EXERCISE AIM: Your answer should be the lines below from the one holding "green cube: 1 -> 2" through the one holding "white cube: 3 -> 4", copied exactly and with nothing else.

MATERIAL FOR THIS TASK:
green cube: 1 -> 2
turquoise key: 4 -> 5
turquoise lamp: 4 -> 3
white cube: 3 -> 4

--

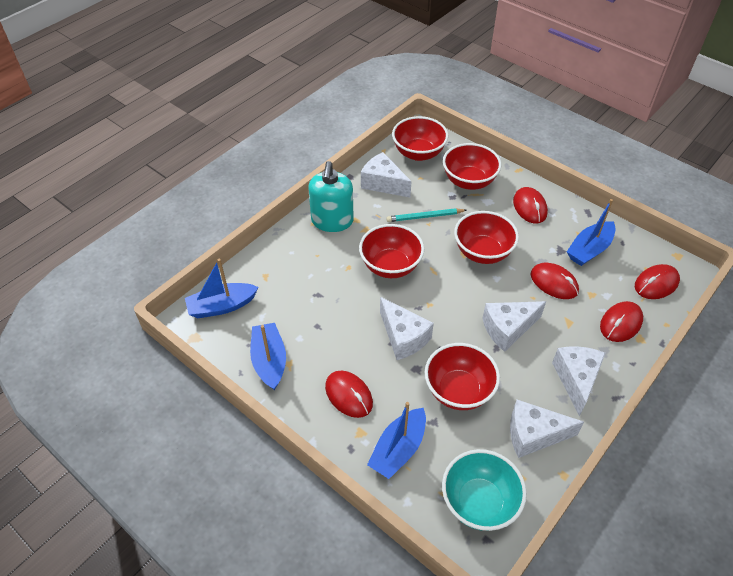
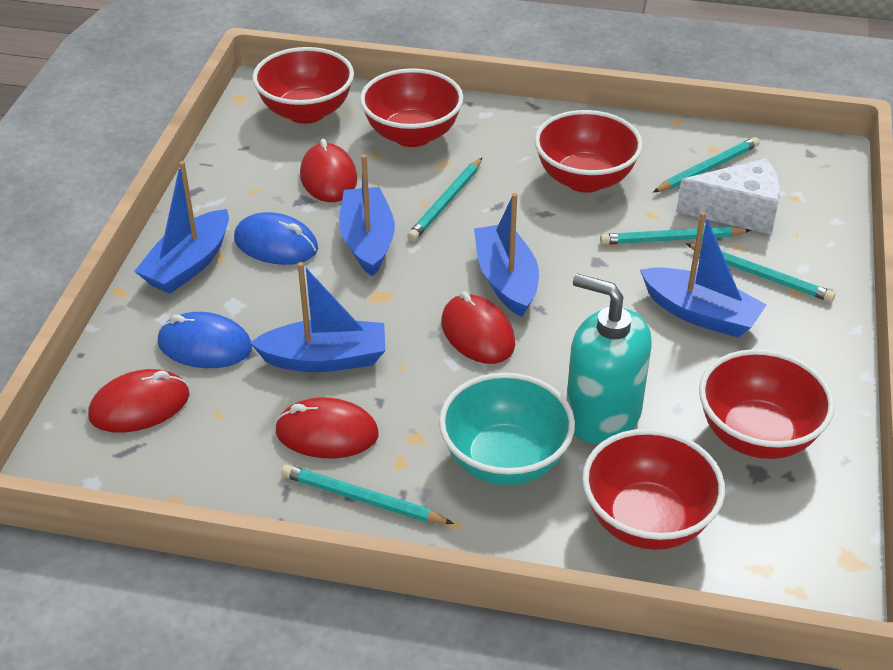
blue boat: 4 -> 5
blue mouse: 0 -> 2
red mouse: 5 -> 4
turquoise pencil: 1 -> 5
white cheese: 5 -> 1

ANSWER SPACE:
green cube: 1 -> 2
turquoise key: 4 -> 5
turquoise lamp: 4 -> 3
white cube: 3 -> 4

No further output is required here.